DATASET EXTRACT >>
........

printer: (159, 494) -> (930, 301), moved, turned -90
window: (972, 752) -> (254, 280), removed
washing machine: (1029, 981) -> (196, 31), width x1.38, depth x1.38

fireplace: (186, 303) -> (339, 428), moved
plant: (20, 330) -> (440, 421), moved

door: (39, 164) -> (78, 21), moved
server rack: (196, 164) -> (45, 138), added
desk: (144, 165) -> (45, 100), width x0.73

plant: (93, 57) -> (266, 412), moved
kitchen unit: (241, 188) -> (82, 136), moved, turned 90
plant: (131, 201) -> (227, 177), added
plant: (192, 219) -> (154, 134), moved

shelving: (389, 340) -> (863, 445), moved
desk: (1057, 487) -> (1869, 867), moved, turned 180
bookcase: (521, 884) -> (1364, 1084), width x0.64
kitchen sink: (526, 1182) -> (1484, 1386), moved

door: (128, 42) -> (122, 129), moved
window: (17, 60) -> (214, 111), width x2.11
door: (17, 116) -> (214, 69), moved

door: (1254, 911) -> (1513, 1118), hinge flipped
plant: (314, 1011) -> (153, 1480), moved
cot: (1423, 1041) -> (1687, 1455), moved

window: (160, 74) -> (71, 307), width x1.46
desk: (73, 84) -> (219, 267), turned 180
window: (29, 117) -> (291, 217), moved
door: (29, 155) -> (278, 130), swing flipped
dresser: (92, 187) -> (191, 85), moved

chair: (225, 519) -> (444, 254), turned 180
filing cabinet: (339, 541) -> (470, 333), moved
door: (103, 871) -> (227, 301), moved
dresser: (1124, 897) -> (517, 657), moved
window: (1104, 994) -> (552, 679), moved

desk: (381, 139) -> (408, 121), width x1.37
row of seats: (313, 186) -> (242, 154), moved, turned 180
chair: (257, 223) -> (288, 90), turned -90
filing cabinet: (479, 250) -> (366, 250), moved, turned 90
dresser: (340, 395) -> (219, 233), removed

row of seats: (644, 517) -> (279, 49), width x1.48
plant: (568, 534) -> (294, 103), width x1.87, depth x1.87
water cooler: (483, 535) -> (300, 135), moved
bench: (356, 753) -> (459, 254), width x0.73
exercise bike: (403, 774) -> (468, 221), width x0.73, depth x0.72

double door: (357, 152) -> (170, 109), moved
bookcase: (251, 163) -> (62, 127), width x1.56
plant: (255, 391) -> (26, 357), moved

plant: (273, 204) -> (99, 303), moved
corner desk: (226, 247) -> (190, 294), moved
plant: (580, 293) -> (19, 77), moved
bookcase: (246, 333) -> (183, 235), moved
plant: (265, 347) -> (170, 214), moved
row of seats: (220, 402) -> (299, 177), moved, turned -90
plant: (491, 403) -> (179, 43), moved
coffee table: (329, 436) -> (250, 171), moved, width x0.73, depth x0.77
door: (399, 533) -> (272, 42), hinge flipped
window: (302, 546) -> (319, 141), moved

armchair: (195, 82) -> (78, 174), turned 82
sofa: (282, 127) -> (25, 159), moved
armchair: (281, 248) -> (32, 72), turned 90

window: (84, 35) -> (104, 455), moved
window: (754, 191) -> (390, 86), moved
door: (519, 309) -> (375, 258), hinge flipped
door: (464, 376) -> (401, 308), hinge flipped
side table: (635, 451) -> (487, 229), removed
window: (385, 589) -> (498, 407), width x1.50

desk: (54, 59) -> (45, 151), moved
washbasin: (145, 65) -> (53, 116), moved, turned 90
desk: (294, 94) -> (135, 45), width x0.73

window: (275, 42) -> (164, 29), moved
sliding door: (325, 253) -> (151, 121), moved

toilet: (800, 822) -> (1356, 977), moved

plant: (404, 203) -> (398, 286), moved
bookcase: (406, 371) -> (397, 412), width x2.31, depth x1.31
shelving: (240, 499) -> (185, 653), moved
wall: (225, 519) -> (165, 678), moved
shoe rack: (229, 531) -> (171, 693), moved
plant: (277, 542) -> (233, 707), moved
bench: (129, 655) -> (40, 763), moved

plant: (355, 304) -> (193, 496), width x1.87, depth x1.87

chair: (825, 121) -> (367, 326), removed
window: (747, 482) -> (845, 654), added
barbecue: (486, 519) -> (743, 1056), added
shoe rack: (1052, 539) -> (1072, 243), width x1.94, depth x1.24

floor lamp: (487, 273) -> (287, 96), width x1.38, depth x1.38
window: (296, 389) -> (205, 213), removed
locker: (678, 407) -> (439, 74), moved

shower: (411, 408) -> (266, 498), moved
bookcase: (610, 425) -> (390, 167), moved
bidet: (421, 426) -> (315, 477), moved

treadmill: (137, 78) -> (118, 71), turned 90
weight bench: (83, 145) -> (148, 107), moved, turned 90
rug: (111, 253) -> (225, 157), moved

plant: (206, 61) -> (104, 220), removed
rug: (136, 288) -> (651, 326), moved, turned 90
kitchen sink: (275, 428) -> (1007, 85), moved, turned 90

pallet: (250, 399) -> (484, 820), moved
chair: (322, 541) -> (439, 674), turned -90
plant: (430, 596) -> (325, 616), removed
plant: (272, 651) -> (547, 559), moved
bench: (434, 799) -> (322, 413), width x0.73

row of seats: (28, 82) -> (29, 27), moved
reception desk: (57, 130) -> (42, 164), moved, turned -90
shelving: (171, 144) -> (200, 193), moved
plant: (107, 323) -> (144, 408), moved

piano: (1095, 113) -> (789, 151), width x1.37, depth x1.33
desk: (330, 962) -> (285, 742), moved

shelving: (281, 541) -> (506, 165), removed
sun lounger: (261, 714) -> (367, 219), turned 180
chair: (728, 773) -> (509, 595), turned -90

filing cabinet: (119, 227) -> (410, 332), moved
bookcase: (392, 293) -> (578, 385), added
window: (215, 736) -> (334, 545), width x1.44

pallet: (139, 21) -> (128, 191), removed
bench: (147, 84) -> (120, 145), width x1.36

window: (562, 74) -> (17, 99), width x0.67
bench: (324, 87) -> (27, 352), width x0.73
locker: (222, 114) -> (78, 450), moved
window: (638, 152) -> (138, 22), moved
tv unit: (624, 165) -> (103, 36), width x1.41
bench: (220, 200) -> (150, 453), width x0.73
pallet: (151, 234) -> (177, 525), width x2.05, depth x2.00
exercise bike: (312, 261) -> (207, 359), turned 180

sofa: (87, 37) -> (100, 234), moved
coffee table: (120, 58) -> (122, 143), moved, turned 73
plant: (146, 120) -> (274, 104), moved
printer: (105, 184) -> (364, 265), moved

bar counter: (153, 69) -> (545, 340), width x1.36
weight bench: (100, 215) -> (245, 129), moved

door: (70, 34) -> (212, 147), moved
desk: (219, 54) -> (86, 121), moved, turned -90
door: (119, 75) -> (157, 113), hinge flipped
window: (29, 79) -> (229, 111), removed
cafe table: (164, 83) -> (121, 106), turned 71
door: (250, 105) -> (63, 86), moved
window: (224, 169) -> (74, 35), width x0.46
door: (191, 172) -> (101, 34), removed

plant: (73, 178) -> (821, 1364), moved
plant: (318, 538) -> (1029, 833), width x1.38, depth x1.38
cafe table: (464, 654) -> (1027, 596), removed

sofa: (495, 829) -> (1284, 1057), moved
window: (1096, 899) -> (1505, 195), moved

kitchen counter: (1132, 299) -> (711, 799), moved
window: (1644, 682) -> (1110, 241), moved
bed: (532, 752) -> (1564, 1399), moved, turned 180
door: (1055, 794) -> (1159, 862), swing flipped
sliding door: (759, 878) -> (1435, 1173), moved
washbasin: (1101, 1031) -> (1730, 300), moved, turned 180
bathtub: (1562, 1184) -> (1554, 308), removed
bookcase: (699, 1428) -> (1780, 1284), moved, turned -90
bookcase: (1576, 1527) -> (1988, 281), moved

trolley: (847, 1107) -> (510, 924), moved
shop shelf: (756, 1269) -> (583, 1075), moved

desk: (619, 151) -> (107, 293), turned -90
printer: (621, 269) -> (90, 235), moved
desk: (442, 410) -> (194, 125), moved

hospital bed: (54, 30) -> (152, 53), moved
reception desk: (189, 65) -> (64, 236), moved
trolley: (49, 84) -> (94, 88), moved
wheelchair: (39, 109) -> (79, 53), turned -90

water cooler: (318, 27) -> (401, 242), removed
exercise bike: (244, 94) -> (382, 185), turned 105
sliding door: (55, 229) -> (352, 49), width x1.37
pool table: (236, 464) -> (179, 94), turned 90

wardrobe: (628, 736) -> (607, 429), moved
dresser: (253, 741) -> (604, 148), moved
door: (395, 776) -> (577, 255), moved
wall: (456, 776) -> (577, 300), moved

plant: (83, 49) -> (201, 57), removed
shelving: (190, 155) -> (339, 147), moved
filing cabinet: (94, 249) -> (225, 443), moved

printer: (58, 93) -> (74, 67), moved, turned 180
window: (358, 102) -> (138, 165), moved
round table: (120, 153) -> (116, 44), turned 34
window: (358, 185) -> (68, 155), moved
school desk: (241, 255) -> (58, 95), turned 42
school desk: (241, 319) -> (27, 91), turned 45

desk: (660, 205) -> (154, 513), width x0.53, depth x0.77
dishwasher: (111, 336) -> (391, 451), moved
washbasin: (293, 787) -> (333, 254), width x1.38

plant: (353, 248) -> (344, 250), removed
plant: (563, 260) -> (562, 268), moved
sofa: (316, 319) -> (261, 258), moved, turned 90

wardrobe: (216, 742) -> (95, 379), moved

........

WHAT YOU WILL DO >> Retype nothing except the lines from the line holding "washbasin: (293, 787)" through the last line of the entries, both included.

SOLUTION >>
washbasin: (293, 787) -> (333, 254), width x1.38

plant: (353, 248) -> (344, 250), removed
plant: (563, 260) -> (562, 268), moved
sofa: (316, 319) -> (261, 258), moved, turned 90

wardrobe: (216, 742) -> (95, 379), moved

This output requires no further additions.